[Task requirements] Please repeat every line below exactly, from the first to the last.

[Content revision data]
Content starts

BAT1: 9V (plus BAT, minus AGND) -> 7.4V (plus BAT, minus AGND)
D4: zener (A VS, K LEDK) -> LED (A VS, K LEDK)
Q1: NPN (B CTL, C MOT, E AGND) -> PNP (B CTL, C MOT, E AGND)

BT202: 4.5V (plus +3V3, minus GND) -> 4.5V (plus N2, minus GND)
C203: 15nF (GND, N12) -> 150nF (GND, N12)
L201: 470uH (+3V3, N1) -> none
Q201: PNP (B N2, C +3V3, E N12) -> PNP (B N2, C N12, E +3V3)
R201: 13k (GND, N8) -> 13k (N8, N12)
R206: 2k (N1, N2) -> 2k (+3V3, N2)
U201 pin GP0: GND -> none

Content ends

[Output below]
BAT1: 9V (plus BAT, minus AGND) -> 7.4V (plus BAT, minus AGND)
D4: zener (A VS, K LEDK) -> LED (A VS, K LEDK)
Q1: NPN (B CTL, C MOT, E AGND) -> PNP (B CTL, C MOT, E AGND)

BT202: 4.5V (plus +3V3, minus GND) -> 4.5V (plus N2, minus GND)
C203: 15nF (GND, N12) -> 150nF (GND, N12)
L201: 470uH (+3V3, N1) -> none
Q201: PNP (B N2, C +3V3, E N12) -> PNP (B N2, C N12, E +3V3)
R201: 13k (GND, N8) -> 13k (N8, N12)
R206: 2k (N1, N2) -> 2k (+3V3, N2)
U201 pin GP0: GND -> none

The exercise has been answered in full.